EXERCISE INSTRUCTIONS →
List each line in the dataset excerpt below that contains the word "smaller".
=== DATA LISTING ===
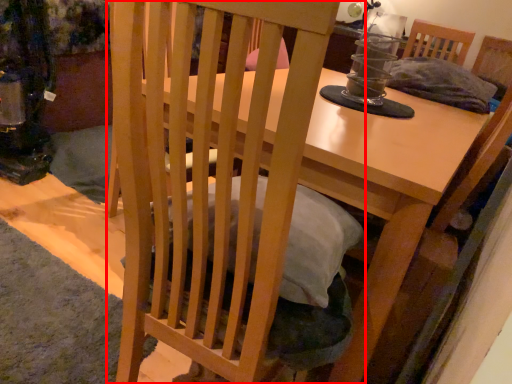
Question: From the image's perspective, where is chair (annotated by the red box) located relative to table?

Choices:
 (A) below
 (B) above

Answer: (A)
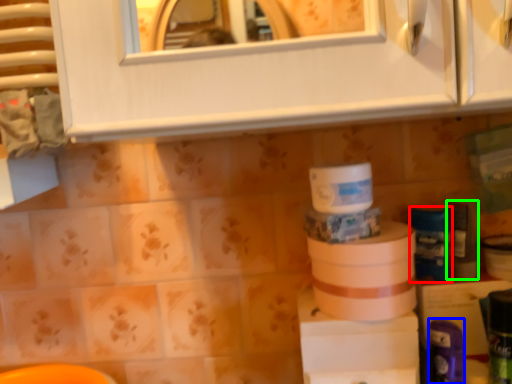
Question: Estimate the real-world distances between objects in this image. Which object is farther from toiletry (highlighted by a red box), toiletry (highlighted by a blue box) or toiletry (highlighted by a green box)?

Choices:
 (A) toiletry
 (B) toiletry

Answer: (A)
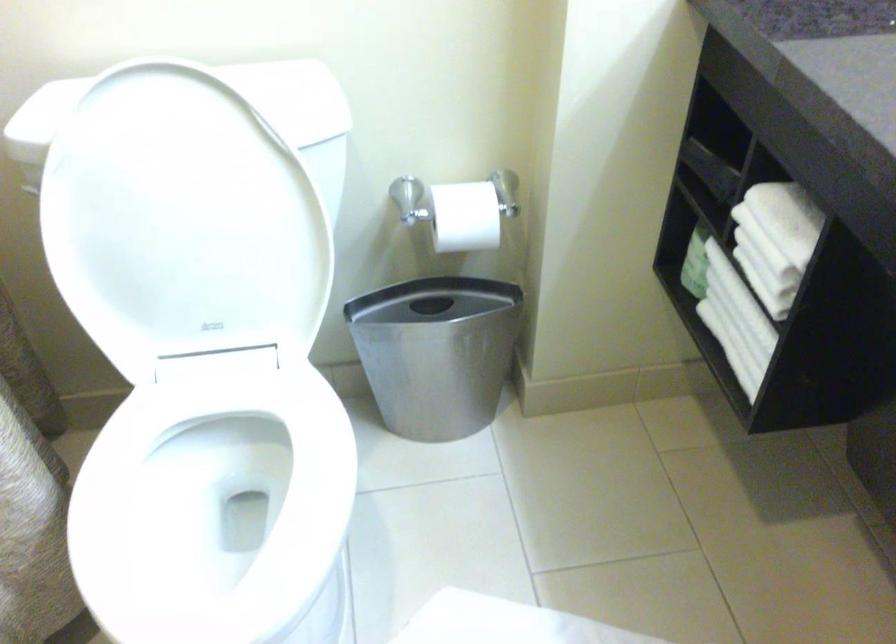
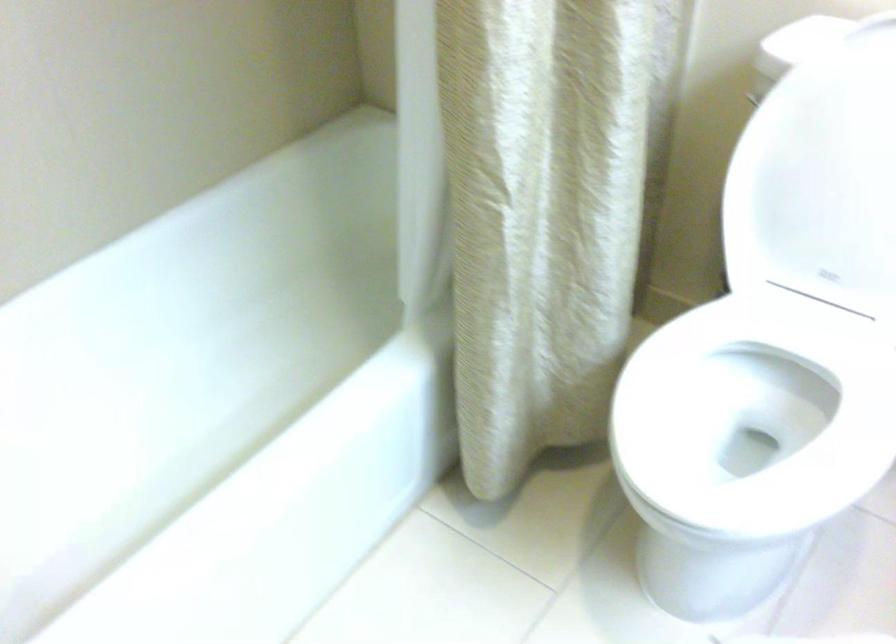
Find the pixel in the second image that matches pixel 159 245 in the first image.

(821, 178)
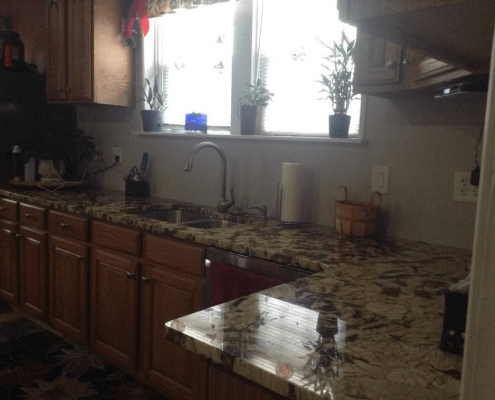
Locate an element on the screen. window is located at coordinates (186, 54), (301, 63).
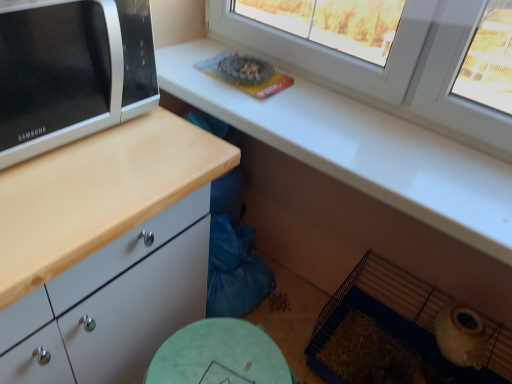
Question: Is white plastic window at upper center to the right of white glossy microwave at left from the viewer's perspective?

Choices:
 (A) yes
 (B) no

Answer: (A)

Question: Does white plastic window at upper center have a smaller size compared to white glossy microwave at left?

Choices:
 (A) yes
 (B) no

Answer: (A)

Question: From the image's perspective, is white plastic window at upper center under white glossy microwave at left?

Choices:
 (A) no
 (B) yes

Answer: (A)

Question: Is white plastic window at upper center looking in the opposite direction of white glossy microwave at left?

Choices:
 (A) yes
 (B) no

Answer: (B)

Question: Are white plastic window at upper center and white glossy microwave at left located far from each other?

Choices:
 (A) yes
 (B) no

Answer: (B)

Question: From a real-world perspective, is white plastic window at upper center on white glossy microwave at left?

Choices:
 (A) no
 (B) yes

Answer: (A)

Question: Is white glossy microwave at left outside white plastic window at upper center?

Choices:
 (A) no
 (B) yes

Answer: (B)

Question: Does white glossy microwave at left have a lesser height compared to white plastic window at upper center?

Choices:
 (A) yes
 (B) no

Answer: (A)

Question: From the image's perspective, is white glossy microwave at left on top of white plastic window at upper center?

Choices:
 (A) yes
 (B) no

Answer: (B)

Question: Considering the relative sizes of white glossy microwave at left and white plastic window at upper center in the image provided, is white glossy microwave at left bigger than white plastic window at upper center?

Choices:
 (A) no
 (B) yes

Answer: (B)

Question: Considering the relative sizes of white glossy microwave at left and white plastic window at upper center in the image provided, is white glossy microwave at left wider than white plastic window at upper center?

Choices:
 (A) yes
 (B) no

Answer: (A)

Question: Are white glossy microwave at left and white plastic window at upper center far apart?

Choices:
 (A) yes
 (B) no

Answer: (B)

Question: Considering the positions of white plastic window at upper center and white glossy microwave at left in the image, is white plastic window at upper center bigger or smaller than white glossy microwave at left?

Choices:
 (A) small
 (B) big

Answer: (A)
===
EXERCISE SOLUTION →
Question: Does white plastic window at upper center have a smaller size compared to white glossy microwave at left?
Question: Considering the positions of white plastic window at upper center and white glossy microwave at left in the image, is white plastic window at upper center bigger or smaller than white glossy microwave at left?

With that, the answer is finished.